→ RECORDS PROVIDED:
_ _ _ _

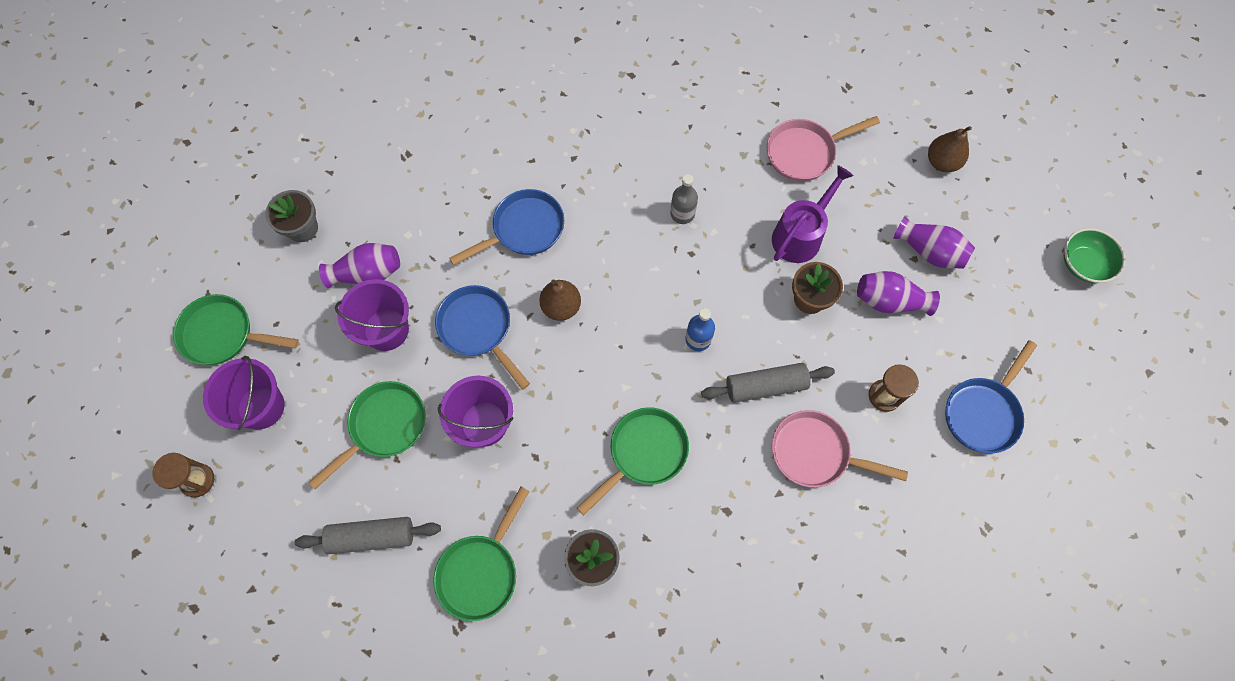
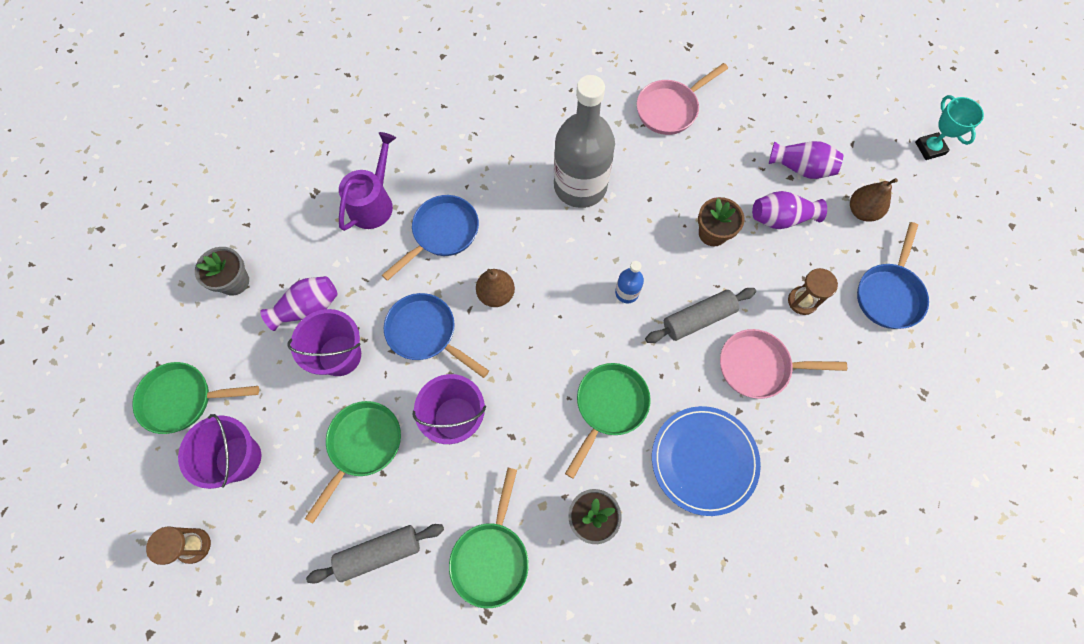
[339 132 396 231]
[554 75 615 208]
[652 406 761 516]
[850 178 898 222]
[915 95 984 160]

_ _ _ _

→ ABOUT THIS EXERCISE: For this exercise, return every entry verbatim and omit all pictures.

→ ANSWER TO THE PROBLEM:
[339 132 396 231]
[554 75 615 208]
[652 406 761 516]
[850 178 898 222]
[915 95 984 160]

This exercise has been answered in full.